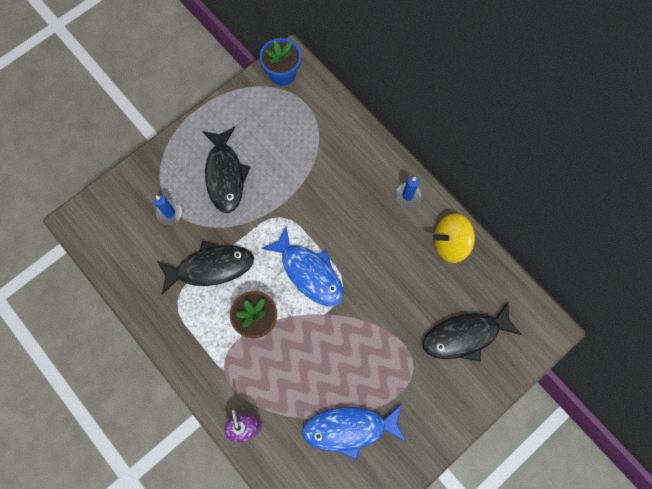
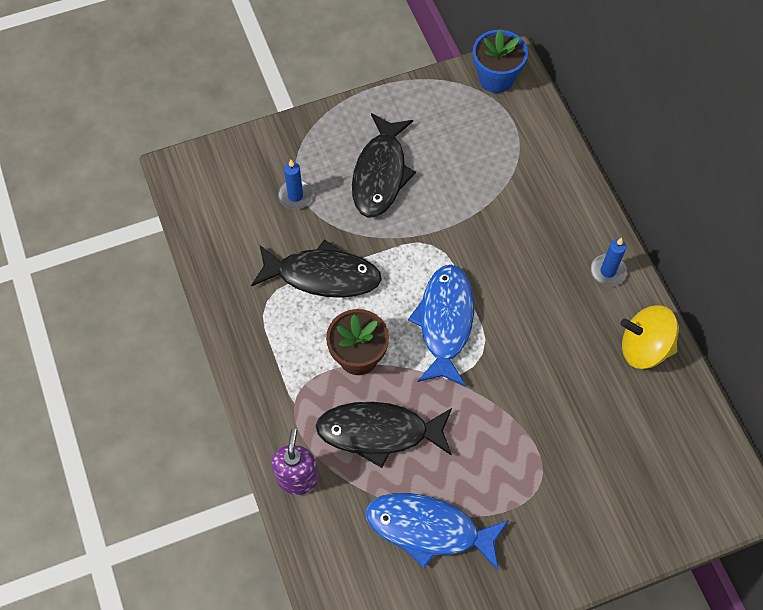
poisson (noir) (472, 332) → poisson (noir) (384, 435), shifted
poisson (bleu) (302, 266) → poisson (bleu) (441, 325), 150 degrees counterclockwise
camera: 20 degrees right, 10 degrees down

☆ ☆ ☆ ☆ ☆ ☆ ☆

Transcribe all of the material exactly, leaving out whatever pictures it contains.

REPLY:
poisson (noir) (472, 332) → poisson (noir) (384, 435), shifted
poisson (bleu) (302, 266) → poisson (bleu) (441, 325), 150 degrees counterclockwise
camera: 20 degrees right, 10 degrees down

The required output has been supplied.